An exact copy is required of the lines from the one with "(406, 127) = (136, 212): pink" through the last line of the material below, and of nothing else.

COLLECTED DATA
****

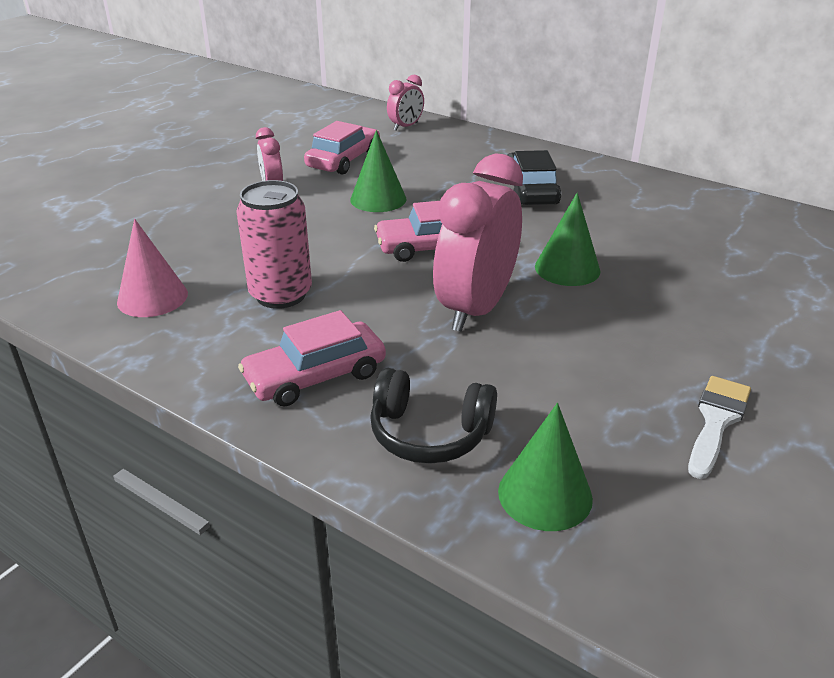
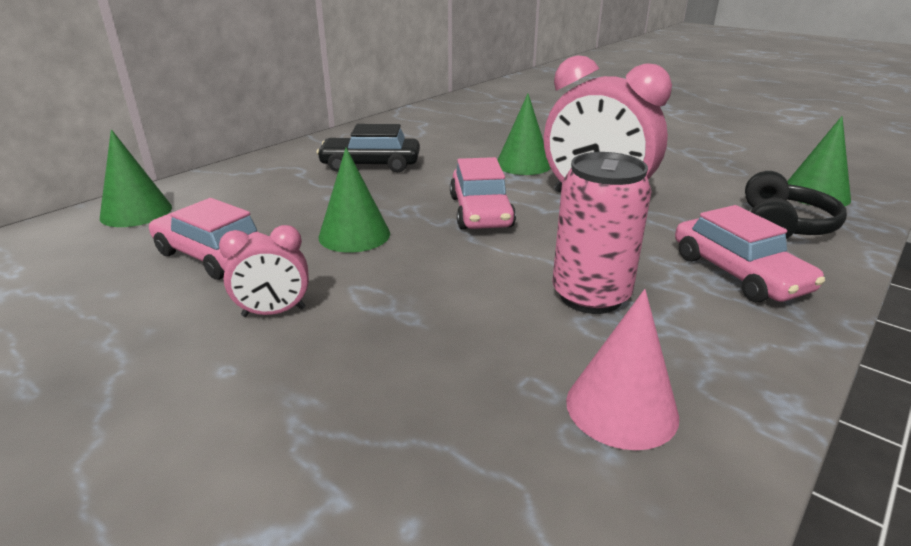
camera: 85 degrees left, 5 degrees down
(406, 127) = (136, 212): pink clock -> green cone
(716, 421) = (704, 147): white brush -> none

****

WRITTEN REPLY
(406, 127) = (136, 212): pink clock -> green cone
(716, 421) = (704, 147): white brush -> none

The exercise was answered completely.